PROBLEM STATEMENT
The expected output is the data itself, duplicated in full.

DATA SHOWN
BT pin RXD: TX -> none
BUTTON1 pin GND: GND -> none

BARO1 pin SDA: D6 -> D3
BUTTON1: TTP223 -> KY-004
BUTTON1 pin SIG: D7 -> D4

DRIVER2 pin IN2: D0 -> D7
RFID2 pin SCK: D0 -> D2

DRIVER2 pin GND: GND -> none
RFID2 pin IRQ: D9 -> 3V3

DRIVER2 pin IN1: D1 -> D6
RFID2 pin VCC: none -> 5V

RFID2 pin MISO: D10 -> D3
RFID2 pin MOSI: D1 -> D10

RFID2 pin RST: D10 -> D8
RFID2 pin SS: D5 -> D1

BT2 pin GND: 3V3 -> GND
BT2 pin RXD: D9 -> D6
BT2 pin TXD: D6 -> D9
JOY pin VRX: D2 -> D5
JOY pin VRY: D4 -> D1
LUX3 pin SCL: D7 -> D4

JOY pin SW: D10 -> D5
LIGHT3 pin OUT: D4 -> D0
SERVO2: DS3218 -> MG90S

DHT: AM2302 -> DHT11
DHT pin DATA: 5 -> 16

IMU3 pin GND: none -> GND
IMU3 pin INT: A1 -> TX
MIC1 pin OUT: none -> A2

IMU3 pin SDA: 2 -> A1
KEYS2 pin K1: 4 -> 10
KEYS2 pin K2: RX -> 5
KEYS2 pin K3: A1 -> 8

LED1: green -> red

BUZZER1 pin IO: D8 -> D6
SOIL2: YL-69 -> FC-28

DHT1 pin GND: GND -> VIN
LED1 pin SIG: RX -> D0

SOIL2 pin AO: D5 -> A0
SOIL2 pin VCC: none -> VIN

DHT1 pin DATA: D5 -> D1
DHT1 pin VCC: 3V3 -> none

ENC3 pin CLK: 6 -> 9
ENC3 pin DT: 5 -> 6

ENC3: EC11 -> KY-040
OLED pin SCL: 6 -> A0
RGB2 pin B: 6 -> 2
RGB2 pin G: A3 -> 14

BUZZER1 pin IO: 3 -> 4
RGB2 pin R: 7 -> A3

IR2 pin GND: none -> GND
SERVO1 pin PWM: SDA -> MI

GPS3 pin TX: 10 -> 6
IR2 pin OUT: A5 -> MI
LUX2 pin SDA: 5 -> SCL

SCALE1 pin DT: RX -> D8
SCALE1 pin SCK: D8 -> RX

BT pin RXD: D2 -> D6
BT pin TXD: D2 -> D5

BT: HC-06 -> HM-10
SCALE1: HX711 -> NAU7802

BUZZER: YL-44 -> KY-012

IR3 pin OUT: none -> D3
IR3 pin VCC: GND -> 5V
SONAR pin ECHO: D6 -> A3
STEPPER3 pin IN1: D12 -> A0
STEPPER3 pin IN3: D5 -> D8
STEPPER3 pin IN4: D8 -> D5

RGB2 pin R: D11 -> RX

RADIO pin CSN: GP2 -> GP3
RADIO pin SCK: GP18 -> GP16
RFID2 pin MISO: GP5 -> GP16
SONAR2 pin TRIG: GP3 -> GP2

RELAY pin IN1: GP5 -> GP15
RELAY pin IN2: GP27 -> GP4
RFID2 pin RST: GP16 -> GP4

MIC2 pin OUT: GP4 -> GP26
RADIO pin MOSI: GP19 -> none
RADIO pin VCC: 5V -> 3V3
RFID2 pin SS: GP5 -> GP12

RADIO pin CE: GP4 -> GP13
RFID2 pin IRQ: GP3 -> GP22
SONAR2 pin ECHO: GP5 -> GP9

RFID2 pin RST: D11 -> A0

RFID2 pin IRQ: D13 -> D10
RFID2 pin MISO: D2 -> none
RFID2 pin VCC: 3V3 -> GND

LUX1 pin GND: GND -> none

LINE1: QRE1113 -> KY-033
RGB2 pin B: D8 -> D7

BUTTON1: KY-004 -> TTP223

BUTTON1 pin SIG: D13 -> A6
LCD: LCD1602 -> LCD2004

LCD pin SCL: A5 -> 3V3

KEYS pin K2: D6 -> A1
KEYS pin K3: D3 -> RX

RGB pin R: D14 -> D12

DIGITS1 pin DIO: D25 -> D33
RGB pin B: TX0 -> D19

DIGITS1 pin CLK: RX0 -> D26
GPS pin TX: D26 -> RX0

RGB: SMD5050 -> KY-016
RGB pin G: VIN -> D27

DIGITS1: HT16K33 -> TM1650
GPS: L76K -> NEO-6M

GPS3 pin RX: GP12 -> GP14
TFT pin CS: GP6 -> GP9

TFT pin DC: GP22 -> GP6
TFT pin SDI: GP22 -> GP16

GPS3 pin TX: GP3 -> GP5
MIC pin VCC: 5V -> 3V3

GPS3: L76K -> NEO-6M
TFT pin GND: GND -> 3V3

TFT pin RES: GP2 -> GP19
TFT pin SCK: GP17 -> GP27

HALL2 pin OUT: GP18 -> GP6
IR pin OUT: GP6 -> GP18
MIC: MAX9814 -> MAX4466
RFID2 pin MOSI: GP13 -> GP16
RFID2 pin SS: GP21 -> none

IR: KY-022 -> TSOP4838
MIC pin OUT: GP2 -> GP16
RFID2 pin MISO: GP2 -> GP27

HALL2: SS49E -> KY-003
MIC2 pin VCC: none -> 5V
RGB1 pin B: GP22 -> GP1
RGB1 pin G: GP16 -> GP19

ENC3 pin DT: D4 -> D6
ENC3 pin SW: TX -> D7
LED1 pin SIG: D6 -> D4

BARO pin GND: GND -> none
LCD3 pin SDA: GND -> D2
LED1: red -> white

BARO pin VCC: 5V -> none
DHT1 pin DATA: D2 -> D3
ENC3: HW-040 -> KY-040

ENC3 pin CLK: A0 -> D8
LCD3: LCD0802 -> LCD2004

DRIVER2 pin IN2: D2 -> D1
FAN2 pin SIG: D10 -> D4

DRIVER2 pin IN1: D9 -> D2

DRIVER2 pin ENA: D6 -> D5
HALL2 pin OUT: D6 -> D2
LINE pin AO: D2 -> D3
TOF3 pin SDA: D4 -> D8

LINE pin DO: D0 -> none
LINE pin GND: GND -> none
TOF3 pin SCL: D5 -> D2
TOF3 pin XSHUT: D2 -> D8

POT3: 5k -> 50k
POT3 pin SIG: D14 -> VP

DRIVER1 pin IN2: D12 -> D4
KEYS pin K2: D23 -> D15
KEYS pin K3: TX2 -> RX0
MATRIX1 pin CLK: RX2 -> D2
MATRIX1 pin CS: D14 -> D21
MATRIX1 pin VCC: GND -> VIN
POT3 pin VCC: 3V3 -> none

EXPECTED ANSWER
BT pin RXD: TX -> none
BUTTON1 pin GND: GND -> none

BARO1 pin SDA: D6 -> D3
BUTTON1: TTP223 -> KY-004
BUTTON1 pin SIG: D7 -> D4

DRIVER2 pin IN2: D0 -> D7
RFID2 pin SCK: D0 -> D2

DRIVER2 pin GND: GND -> none
RFID2 pin IRQ: D9 -> 3V3

DRIVER2 pin IN1: D1 -> D6
RFID2 pin VCC: none -> 5V

RFID2 pin MISO: D10 -> D3
RFID2 pin MOSI: D1 -> D10

RFID2 pin RST: D10 -> D8
RFID2 pin SS: D5 -> D1

BT2 pin GND: 3V3 -> GND
BT2 pin RXD: D9 -> D6
BT2 pin TXD: D6 -> D9
JOY pin VRX: D2 -> D5
JOY pin VRY: D4 -> D1
LUX3 pin SCL: D7 -> D4

JOY pin SW: D10 -> D5
LIGHT3 pin OUT: D4 -> D0
SERVO2: DS3218 -> MG90S

DHT: AM2302 -> DHT11
DHT pin DATA: 5 -> 16

IMU3 pin GND: none -> GND
IMU3 pin INT: A1 -> TX
MIC1 pin OUT: none -> A2

IMU3 pin SDA: 2 -> A1
KEYS2 pin K1: 4 -> 10
KEYS2 pin K2: RX -> 5
KEYS2 pin K3: A1 -> 8

LED1: green -> red

BUZZER1 pin IO: D8 -> D6
SOIL2: YL-69 -> FC-28

DHT1 pin GND: GND -> VIN
LED1 pin SIG: RX -> D0

SOIL2 pin AO: D5 -> A0
SOIL2 pin VCC: none -> VIN

DHT1 pin DATA: D5 -> D1
DHT1 pin VCC: 3V3 -> none

ENC3 pin CLK: 6 -> 9
ENC3 pin DT: 5 -> 6

ENC3: EC11 -> KY-040
OLED pin SCL: 6 -> A0
RGB2 pin B: 6 -> 2
RGB2 pin G: A3 -> 14

BUZZER1 pin IO: 3 -> 4
RGB2 pin R: 7 -> A3

IR2 pin GND: none -> GND
SERVO1 pin PWM: SDA -> MI

GPS3 pin TX: 10 -> 6
IR2 pin OUT: A5 -> MI
LUX2 pin SDA: 5 -> SCL

SCALE1 pin DT: RX -> D8
SCALE1 pin SCK: D8 -> RX

BT pin RXD: D2 -> D6
BT pin TXD: D2 -> D5

BT: HC-06 -> HM-10
SCALE1: HX711 -> NAU7802

BUZZER: YL-44 -> KY-012

IR3 pin OUT: none -> D3
IR3 pin VCC: GND -> 5V
SONAR pin ECHO: D6 -> A3
STEPPER3 pin IN1: D12 -> A0
STEPPER3 pin IN3: D5 -> D8
STEPPER3 pin IN4: D8 -> D5

RGB2 pin R: D11 -> RX

RADIO pin CSN: GP2 -> GP3
RADIO pin SCK: GP18 -> GP16
RFID2 pin MISO: GP5 -> GP16
SONAR2 pin TRIG: GP3 -> GP2

RELAY pin IN1: GP5 -> GP15
RELAY pin IN2: GP27 -> GP4
RFID2 pin RST: GP16 -> GP4

MIC2 pin OUT: GP4 -> GP26
RADIO pin MOSI: GP19 -> none
RADIO pin VCC: 5V -> 3V3
RFID2 pin SS: GP5 -> GP12

RADIO pin CE: GP4 -> GP13
RFID2 pin IRQ: GP3 -> GP22
SONAR2 pin ECHO: GP5 -> GP9

RFID2 pin RST: D11 -> A0

RFID2 pin IRQ: D13 -> D10
RFID2 pin MISO: D2 -> none
RFID2 pin VCC: 3V3 -> GND

LUX1 pin GND: GND -> none

LINE1: QRE1113 -> KY-033
RGB2 pin B: D8 -> D7

BUTTON1: KY-004 -> TTP223

BUTTON1 pin SIG: D13 -> A6
LCD: LCD1602 -> LCD2004

LCD pin SCL: A5 -> 3V3

KEYS pin K2: D6 -> A1
KEYS pin K3: D3 -> RX

RGB pin R: D14 -> D12

DIGITS1 pin DIO: D25 -> D33
RGB pin B: TX0 -> D19

DIGITS1 pin CLK: RX0 -> D26
GPS pin TX: D26 -> RX0

RGB: SMD5050 -> KY-016
RGB pin G: VIN -> D27

DIGITS1: HT16K33 -> TM1650
GPS: L76K -> NEO-6M

GPS3 pin RX: GP12 -> GP14
TFT pin CS: GP6 -> GP9

TFT pin DC: GP22 -> GP6
TFT pin SDI: GP22 -> GP16

GPS3 pin TX: GP3 -> GP5
MIC pin VCC: 5V -> 3V3

GPS3: L76K -> NEO-6M
TFT pin GND: GND -> 3V3

TFT pin RES: GP2 -> GP19
TFT pin SCK: GP17 -> GP27

HALL2 pin OUT: GP18 -> GP6
IR pin OUT: GP6 -> GP18
MIC: MAX9814 -> MAX4466
RFID2 pin MOSI: GP13 -> GP16
RFID2 pin SS: GP21 -> none

IR: KY-022 -> TSOP4838
MIC pin OUT: GP2 -> GP16
RFID2 pin MISO: GP2 -> GP27

HALL2: SS49E -> KY-003
MIC2 pin VCC: none -> 5V
RGB1 pin B: GP22 -> GP1
RGB1 pin G: GP16 -> GP19

ENC3 pin DT: D4 -> D6
ENC3 pin SW: TX -> D7
LED1 pin SIG: D6 -> D4

BARO pin GND: GND -> none
LCD3 pin SDA: GND -> D2
LED1: red -> white

BARO pin VCC: 5V -> none
DHT1 pin DATA: D2 -> D3
ENC3: HW-040 -> KY-040

ENC3 pin CLK: A0 -> D8
LCD3: LCD0802 -> LCD2004

DRIVER2 pin IN2: D2 -> D1
FAN2 pin SIG: D10 -> D4

DRIVER2 pin IN1: D9 -> D2

DRIVER2 pin ENA: D6 -> D5
HALL2 pin OUT: D6 -> D2
LINE pin AO: D2 -> D3
TOF3 pin SDA: D4 -> D8

LINE pin DO: D0 -> none
LINE pin GND: GND -> none
TOF3 pin SCL: D5 -> D2
TOF3 pin XSHUT: D2 -> D8

POT3: 5k -> 50k
POT3 pin SIG: D14 -> VP

DRIVER1 pin IN2: D12 -> D4
KEYS pin K2: D23 -> D15
KEYS pin K3: TX2 -> RX0
MATRIX1 pin CLK: RX2 -> D2
MATRIX1 pin CS: D14 -> D21
MATRIX1 pin VCC: GND -> VIN
POT3 pin VCC: 3V3 -> none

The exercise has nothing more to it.